:: Exercise input ::

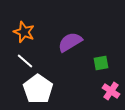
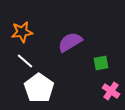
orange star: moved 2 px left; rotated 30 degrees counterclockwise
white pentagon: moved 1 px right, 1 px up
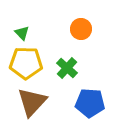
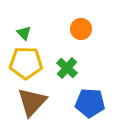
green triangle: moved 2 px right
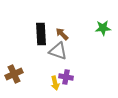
--
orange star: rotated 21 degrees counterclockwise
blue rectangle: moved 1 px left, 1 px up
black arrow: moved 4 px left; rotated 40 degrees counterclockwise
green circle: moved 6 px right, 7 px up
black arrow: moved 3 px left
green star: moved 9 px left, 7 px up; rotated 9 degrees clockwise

:: Activity ::
Every line containing the string "arrow" is required; copy each such line from the data.

:: Answer box ::
black arrow: moved 4 px left; rotated 40 degrees counterclockwise
black arrow: moved 3 px left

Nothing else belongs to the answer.